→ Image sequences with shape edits
---
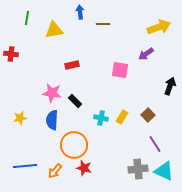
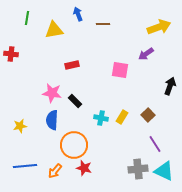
blue arrow: moved 2 px left, 2 px down; rotated 16 degrees counterclockwise
yellow star: moved 8 px down
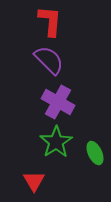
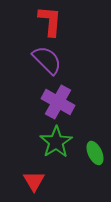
purple semicircle: moved 2 px left
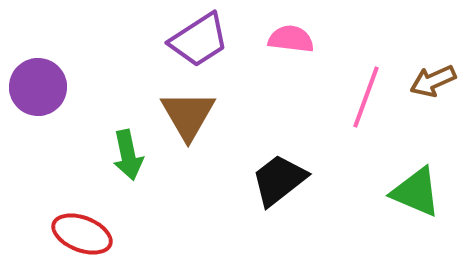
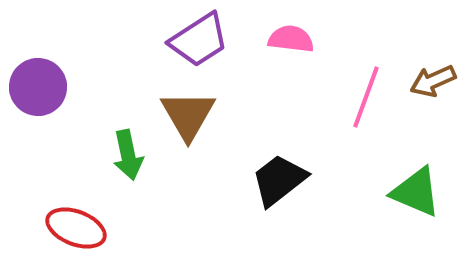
red ellipse: moved 6 px left, 6 px up
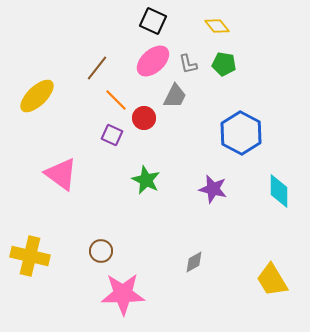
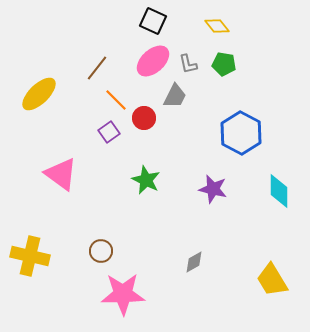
yellow ellipse: moved 2 px right, 2 px up
purple square: moved 3 px left, 3 px up; rotated 30 degrees clockwise
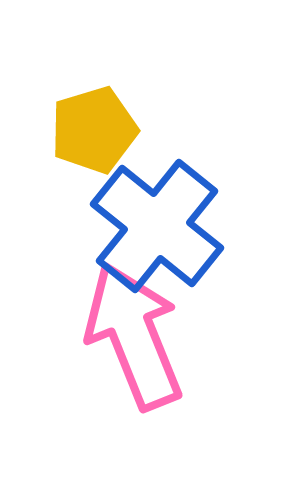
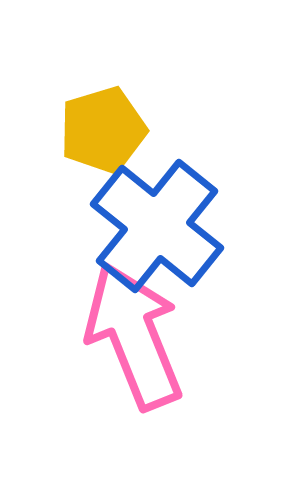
yellow pentagon: moved 9 px right
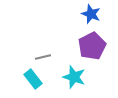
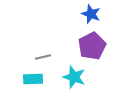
cyan rectangle: rotated 54 degrees counterclockwise
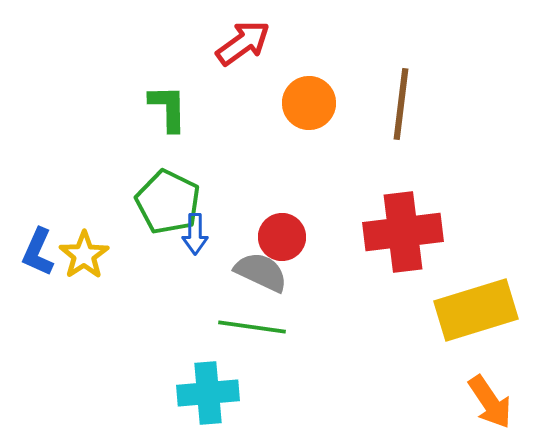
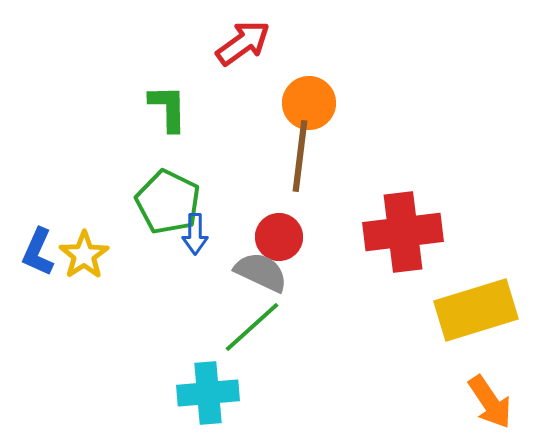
brown line: moved 101 px left, 52 px down
red circle: moved 3 px left
green line: rotated 50 degrees counterclockwise
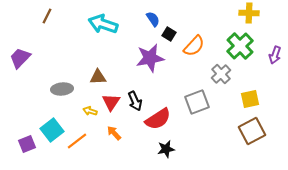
---
→ What is being asked
Print every entry verbatim and leave all pictures out.

→ Exercise result
blue arrow: moved 2 px left, 2 px down; rotated 16 degrees counterclockwise
yellow star: moved 8 px down
purple semicircle: moved 2 px left
red ellipse: moved 6 px left, 6 px up
yellow ellipse: moved 2 px right, 2 px up
purple square: moved 3 px left, 3 px up; rotated 30 degrees clockwise
yellow pentagon: moved 9 px right
cyan rectangle: rotated 54 degrees counterclockwise
brown line: moved 101 px left, 52 px down
red circle: moved 3 px left
green line: rotated 50 degrees counterclockwise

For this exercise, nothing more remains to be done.